**YOUR INSTRUCTIONS**
The entries below hold a line with "red hammer: 3 -> 2" and a line with "yellow teddy bear: 3 -> 4". Return those lines and all that lie between them, exactly and only.

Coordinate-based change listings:
:::::

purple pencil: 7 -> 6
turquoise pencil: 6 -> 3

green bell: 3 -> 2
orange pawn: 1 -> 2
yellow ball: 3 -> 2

:::::

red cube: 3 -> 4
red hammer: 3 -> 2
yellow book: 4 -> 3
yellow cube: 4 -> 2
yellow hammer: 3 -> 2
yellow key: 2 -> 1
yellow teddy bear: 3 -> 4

:::::

**TASK ANSWER**
red hammer: 3 -> 2
yellow book: 4 -> 3
yellow cube: 4 -> 2
yellow hammer: 3 -> 2
yellow key: 2 -> 1
yellow teddy bear: 3 -> 4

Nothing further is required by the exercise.